**PROBLEM STATEMENT:** Repeat the listing below word for word, stopping after the line that contains "(456, 274) = (461, 371): orange".
[LISTED RECORDS]
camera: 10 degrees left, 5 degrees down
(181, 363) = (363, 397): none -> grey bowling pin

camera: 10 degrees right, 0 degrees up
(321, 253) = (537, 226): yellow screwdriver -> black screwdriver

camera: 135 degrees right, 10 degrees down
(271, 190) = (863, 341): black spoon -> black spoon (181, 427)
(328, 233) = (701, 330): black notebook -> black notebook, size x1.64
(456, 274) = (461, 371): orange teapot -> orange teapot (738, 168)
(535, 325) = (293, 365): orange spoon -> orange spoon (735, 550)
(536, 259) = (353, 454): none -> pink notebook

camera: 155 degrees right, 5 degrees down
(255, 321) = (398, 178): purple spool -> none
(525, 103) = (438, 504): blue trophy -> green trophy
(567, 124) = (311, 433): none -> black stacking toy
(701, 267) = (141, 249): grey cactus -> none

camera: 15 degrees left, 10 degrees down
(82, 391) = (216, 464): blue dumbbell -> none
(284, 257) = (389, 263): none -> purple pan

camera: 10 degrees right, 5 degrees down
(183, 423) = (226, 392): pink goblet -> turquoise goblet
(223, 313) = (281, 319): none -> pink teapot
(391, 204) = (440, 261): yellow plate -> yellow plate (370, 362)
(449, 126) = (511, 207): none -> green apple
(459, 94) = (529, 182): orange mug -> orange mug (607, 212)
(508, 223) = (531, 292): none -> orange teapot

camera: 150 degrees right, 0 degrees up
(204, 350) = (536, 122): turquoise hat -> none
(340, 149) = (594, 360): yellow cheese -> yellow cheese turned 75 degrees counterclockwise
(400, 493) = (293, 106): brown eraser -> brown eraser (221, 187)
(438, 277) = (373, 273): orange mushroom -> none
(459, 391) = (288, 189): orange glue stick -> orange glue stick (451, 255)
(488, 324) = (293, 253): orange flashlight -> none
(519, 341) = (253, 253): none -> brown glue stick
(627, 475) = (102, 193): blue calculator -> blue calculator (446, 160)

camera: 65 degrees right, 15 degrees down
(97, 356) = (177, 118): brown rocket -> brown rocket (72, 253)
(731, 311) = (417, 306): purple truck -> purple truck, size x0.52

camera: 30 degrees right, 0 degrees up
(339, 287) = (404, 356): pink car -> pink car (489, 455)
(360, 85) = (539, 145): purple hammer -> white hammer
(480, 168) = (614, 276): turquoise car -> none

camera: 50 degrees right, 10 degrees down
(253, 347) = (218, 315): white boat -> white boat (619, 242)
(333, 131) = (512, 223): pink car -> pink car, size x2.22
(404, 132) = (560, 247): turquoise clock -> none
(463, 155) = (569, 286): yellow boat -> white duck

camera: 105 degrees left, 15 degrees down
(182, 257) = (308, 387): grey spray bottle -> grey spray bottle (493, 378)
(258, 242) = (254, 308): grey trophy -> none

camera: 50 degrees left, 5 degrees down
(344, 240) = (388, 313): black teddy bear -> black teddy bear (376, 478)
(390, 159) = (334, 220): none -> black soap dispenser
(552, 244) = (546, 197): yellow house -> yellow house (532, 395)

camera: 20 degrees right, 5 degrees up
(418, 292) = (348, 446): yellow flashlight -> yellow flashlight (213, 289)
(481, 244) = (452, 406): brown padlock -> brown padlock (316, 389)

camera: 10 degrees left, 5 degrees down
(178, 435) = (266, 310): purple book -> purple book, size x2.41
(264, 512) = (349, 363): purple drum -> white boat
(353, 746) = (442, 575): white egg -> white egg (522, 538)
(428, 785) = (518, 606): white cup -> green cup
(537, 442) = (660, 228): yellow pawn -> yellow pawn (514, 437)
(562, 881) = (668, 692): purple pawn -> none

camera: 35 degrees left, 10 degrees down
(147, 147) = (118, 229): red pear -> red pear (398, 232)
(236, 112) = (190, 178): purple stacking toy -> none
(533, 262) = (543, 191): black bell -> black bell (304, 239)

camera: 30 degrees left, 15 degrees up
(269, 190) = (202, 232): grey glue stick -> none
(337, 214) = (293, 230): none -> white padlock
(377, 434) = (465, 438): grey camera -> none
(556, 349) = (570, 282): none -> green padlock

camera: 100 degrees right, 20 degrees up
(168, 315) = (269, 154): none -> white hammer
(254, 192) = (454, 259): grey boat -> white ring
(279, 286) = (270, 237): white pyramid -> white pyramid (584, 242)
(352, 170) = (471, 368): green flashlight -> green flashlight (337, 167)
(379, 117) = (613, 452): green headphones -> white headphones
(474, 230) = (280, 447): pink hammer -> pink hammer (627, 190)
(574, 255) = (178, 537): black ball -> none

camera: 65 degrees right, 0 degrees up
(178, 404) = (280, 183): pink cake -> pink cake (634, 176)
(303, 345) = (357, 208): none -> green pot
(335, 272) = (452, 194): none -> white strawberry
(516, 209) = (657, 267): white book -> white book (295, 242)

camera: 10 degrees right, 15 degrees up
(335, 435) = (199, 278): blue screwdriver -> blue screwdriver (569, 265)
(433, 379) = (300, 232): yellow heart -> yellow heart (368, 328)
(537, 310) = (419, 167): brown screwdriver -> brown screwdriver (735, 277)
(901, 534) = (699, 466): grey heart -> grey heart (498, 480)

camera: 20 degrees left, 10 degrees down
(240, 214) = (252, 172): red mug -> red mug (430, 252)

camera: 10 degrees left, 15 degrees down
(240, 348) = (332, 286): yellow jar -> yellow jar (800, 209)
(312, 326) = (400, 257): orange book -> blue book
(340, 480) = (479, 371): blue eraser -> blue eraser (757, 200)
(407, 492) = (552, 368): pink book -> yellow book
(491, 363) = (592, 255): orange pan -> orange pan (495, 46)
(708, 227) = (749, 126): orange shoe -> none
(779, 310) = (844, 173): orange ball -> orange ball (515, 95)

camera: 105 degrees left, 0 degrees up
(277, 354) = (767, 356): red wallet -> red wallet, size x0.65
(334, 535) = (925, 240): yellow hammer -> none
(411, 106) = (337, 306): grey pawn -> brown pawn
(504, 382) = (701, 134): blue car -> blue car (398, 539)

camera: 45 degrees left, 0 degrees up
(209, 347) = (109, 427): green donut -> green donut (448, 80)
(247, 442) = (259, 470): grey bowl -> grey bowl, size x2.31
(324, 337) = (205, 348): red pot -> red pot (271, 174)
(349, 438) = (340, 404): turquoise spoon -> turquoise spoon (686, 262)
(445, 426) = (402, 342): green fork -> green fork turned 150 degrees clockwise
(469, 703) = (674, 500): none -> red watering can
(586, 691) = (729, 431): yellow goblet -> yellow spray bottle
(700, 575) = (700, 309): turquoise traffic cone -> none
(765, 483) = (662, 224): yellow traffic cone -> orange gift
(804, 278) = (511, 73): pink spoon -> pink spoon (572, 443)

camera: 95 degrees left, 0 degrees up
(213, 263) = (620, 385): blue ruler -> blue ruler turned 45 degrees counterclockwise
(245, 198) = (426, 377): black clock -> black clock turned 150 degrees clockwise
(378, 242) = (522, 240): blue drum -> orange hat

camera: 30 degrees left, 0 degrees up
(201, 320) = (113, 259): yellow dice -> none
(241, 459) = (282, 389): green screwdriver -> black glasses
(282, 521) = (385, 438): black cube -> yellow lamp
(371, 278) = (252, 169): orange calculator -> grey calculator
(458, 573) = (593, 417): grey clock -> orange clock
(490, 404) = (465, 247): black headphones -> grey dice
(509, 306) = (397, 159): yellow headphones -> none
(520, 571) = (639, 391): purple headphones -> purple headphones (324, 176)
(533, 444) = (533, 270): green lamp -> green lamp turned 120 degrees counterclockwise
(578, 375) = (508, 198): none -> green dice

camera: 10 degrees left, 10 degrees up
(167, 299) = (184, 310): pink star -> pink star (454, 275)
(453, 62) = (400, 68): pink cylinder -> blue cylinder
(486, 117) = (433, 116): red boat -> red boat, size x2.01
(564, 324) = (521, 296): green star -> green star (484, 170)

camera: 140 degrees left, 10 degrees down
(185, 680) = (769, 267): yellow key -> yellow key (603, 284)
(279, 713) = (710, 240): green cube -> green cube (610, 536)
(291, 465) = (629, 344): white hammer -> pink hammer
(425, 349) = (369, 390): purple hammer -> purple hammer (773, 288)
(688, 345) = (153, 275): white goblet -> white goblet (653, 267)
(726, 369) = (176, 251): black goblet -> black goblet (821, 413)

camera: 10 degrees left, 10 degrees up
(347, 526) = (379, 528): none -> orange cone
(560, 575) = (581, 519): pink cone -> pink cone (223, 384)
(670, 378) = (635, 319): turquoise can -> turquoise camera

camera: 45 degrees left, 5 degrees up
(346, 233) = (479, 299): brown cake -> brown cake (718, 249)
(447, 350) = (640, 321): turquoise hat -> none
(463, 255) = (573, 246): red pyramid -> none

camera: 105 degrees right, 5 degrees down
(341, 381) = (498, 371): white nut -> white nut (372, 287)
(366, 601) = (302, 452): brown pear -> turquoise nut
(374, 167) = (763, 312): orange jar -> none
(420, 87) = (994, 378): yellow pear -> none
[/LISTED RECORDS]
**REPLY TO THE EXERCISE:**
camera: 10 degrees left, 5 degrees down
(181, 363) = (363, 397): none -> grey bowling pin

camera: 10 degrees right, 0 degrees up
(321, 253) = (537, 226): yellow screwdriver -> black screwdriver

camera: 135 degrees right, 10 degrees down
(271, 190) = (863, 341): black spoon -> black spoon (181, 427)
(328, 233) = (701, 330): black notebook -> black notebook, size x1.64
(456, 274) = (461, 371): orange teapot -> orange teapot (738, 168)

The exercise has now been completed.